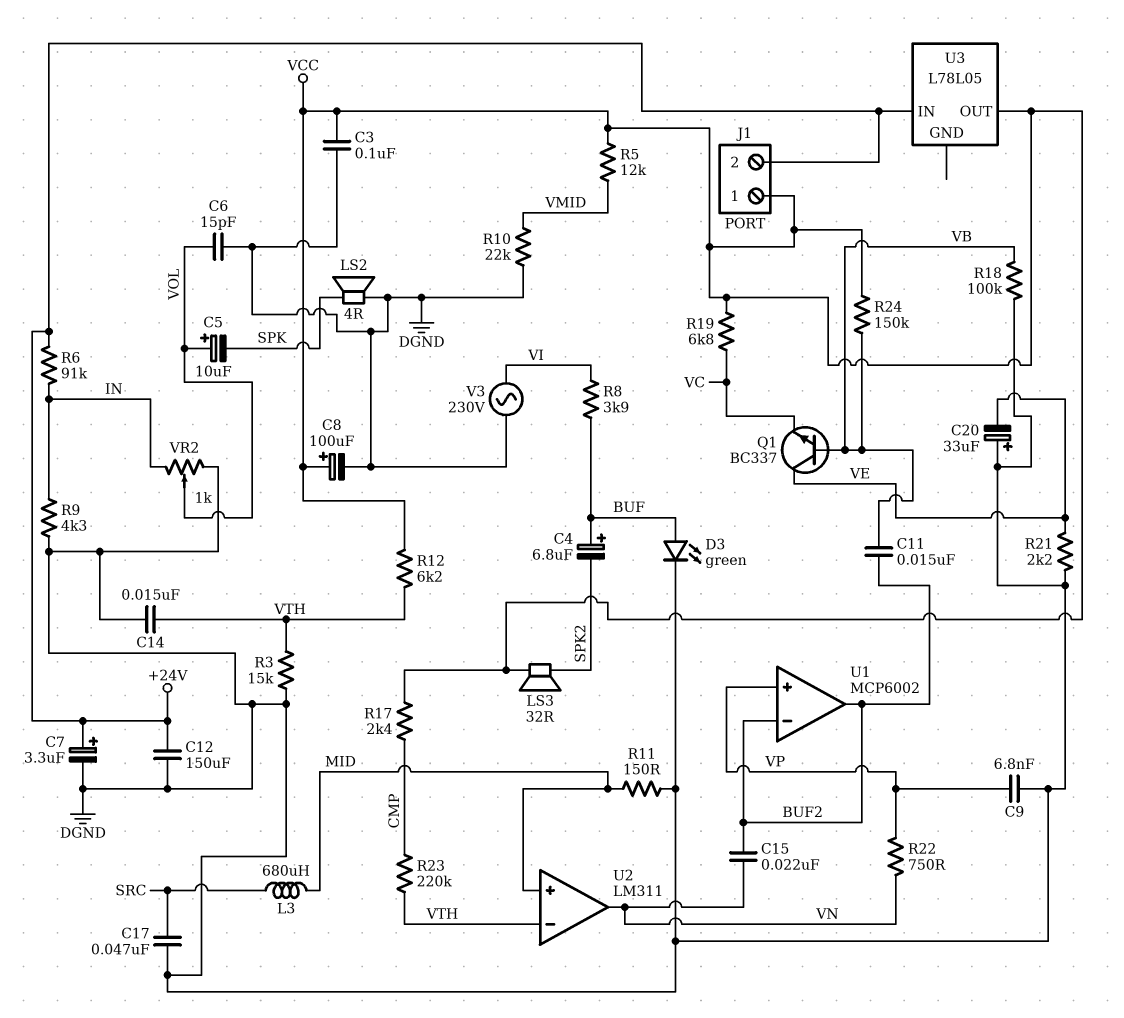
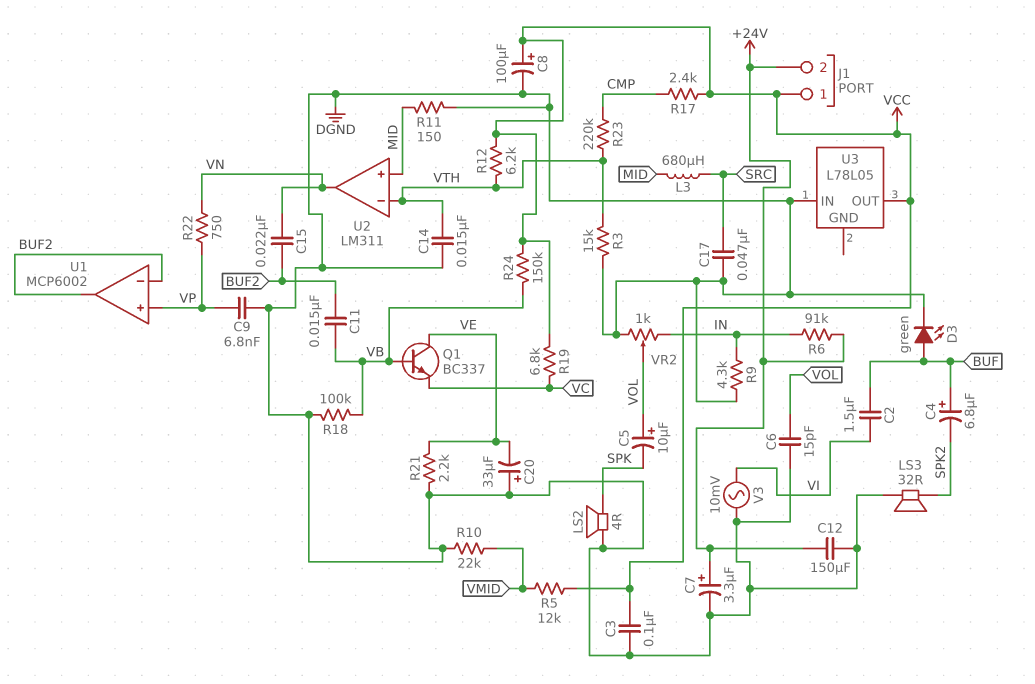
C2: none -> 1.5uF (BUF, VI)
LS3: speaker 32R (SPK2, VCC) -> speaker 32R (DGND, SPK2)
R8: 3.9k (BUF, VI) -> none
U3 pin IN: +24V -> DGND
V3: AC 230V (DGND, VI) -> AC 10mV (DGND, VI)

- - -

Exercise directions
Exact repetition of the data is needed, with no images retained.

Solution
C2: none -> 1.5uF (BUF, VI)
LS3: speaker 32R (SPK2, VCC) -> speaker 32R (DGND, SPK2)
R8: 3.9k (BUF, VI) -> none
U3 pin IN: +24V -> DGND
V3: AC 230V (DGND, VI) -> AC 10mV (DGND, VI)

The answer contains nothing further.